Assigned task » While you copy the lines below, skip the pictures and keep the rest exact.

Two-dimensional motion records
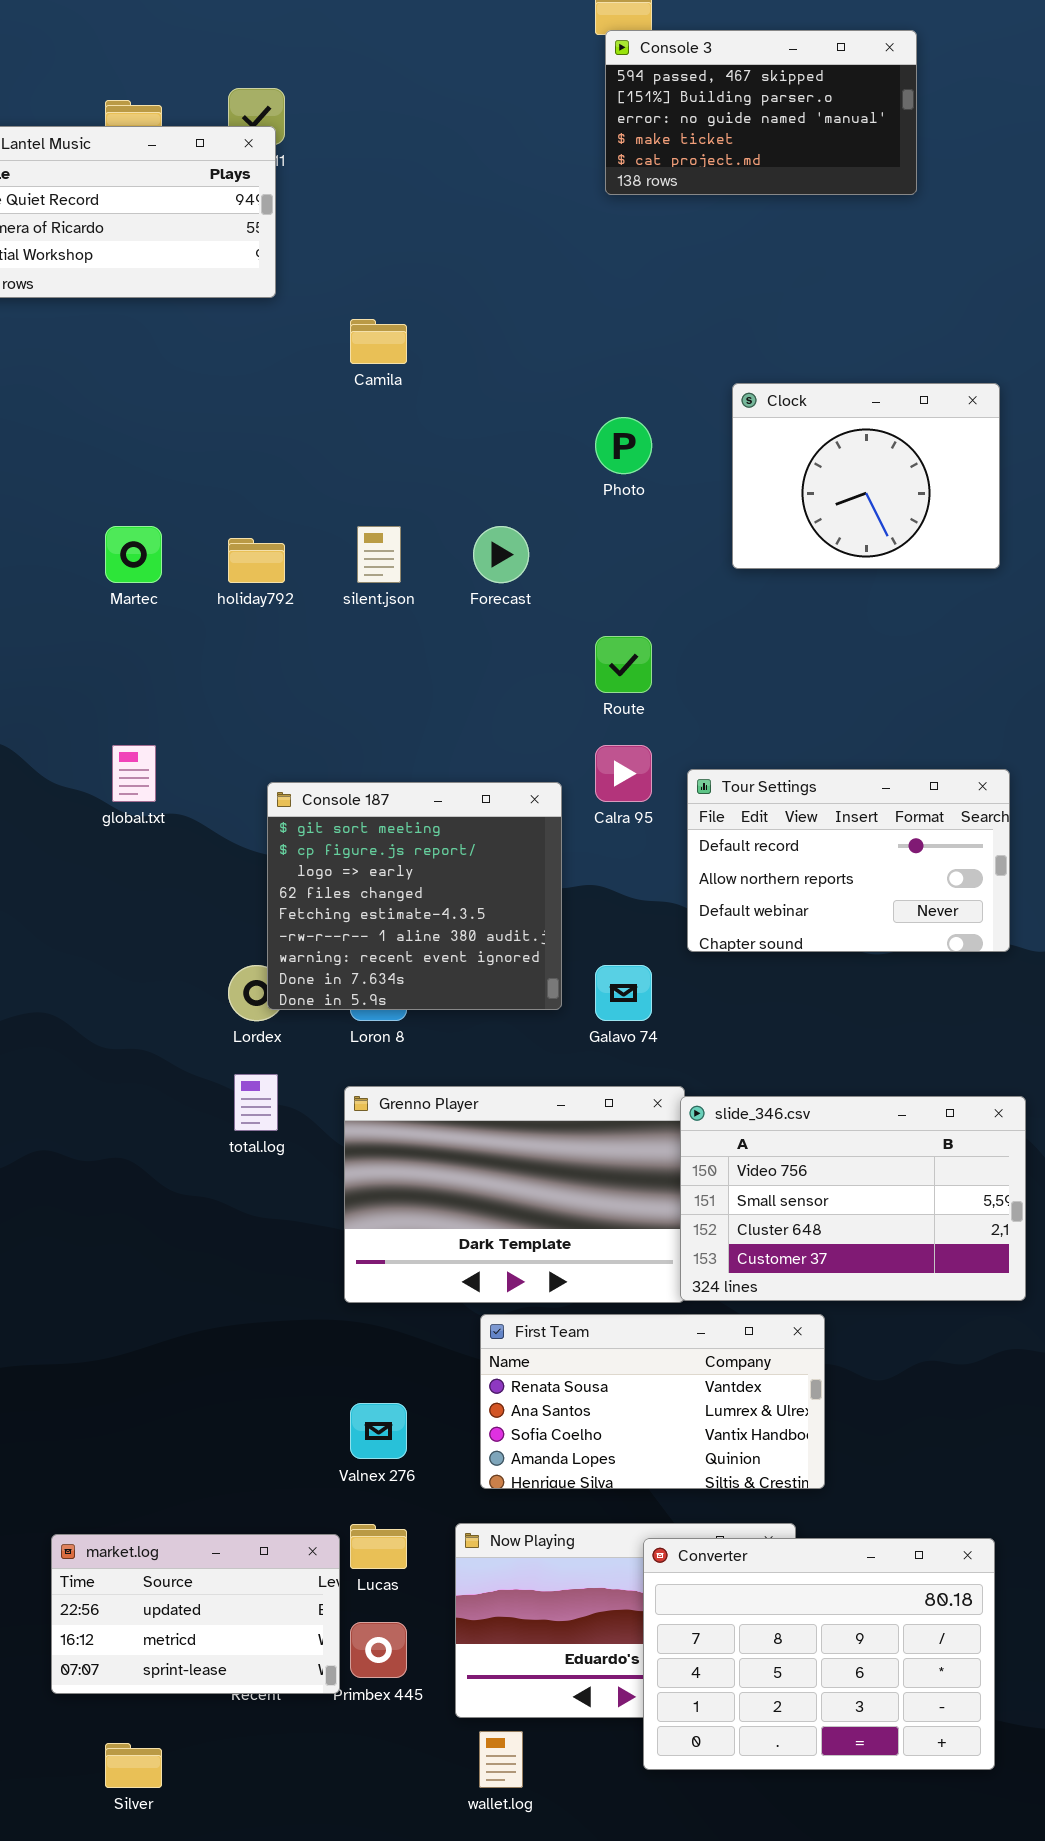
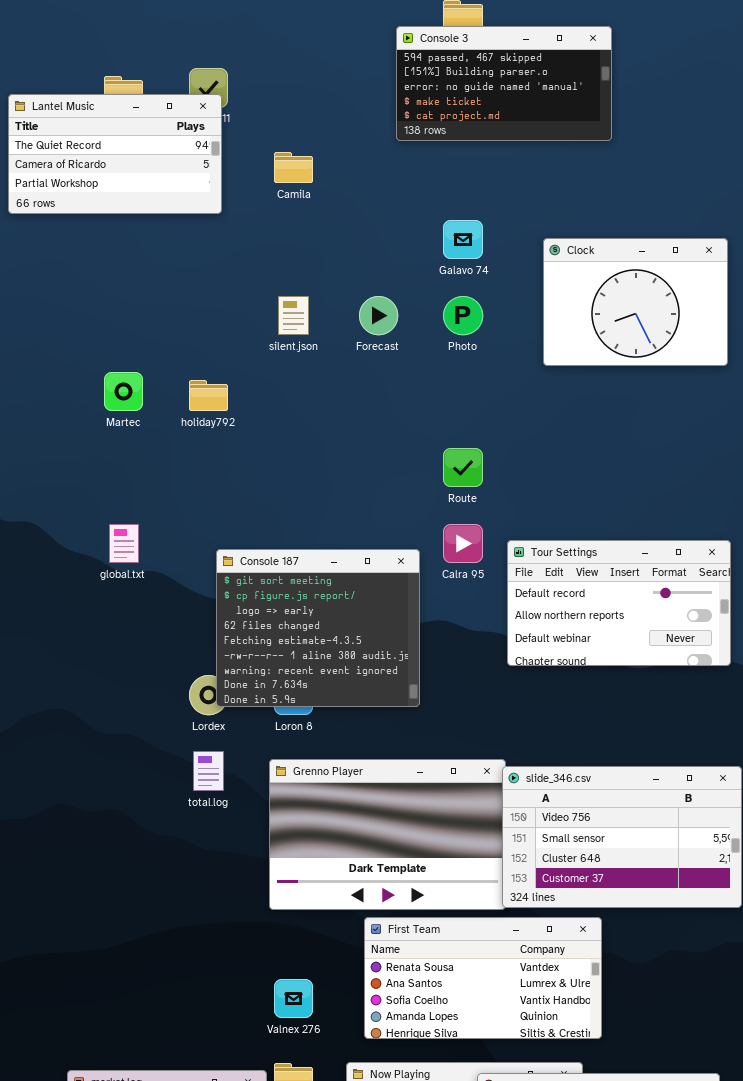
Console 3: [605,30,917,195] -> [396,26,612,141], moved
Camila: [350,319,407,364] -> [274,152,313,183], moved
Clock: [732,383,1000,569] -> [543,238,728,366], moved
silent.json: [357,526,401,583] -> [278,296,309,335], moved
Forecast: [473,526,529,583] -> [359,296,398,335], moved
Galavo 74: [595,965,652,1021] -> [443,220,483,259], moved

Problem solution »
Console 3: [605,30,917,195] -> [396,26,612,141], moved
Camila: [350,319,407,364] -> [274,152,313,183], moved
Clock: [732,383,1000,569] -> [543,238,728,366], moved
silent.json: [357,526,401,583] -> [278,296,309,335], moved
Forecast: [473,526,529,583] -> [359,296,398,335], moved
Galavo 74: [595,965,652,1021] -> [443,220,483,259], moved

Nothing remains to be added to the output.